• _RECORDS FOR THE EXERCISE_
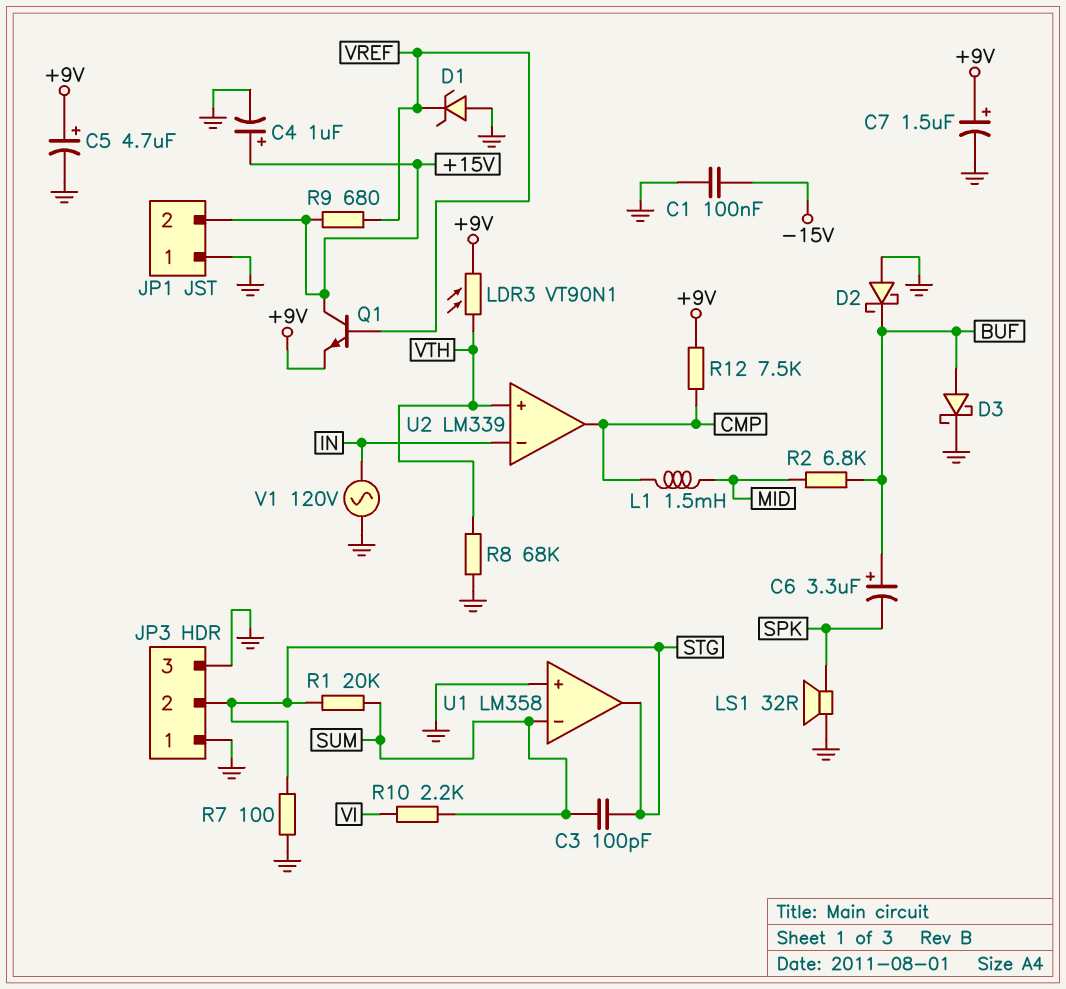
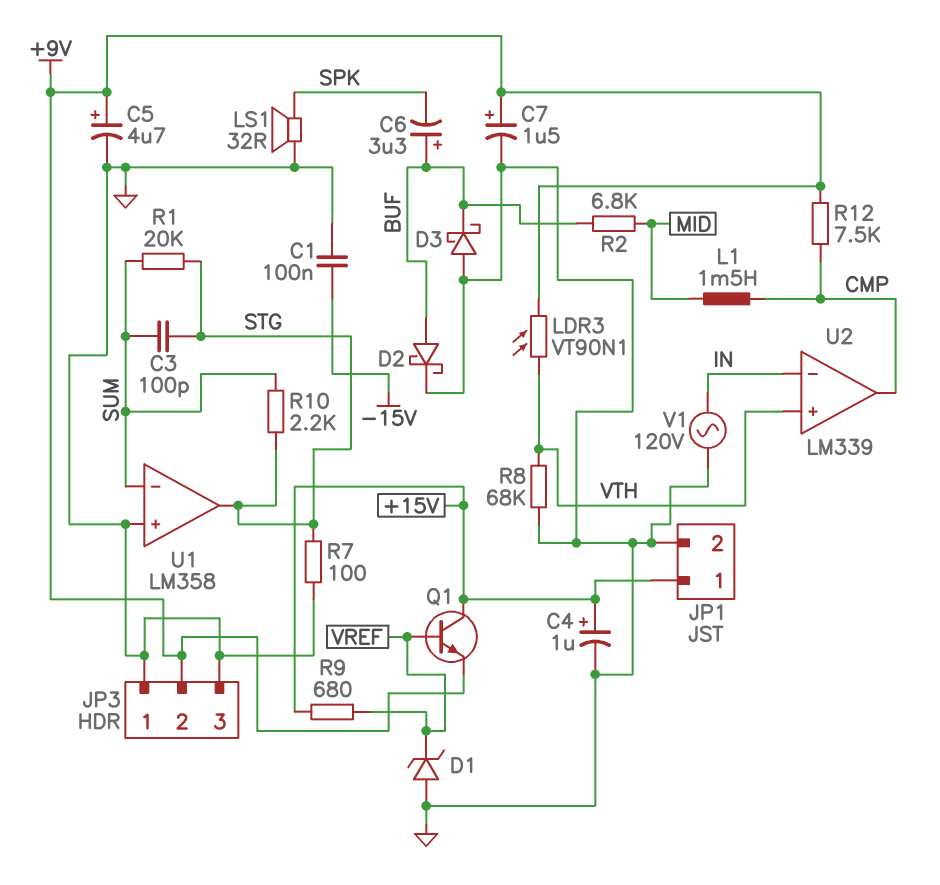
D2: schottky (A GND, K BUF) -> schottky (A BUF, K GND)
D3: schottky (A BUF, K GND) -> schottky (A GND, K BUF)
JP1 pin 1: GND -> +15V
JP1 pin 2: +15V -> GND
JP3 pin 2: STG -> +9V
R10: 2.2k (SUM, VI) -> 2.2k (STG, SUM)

• _WORK TASK_
All lines from the one with "JP1 pin 2: +15V -> GND" to the end of the material above should be copied exactly, both ends included, and nothing else.

• _EXERCISE ANSWER_
JP1 pin 2: +15V -> GND
JP3 pin 2: STG -> +9V
R10: 2.2k (SUM, VI) -> 2.2k (STG, SUM)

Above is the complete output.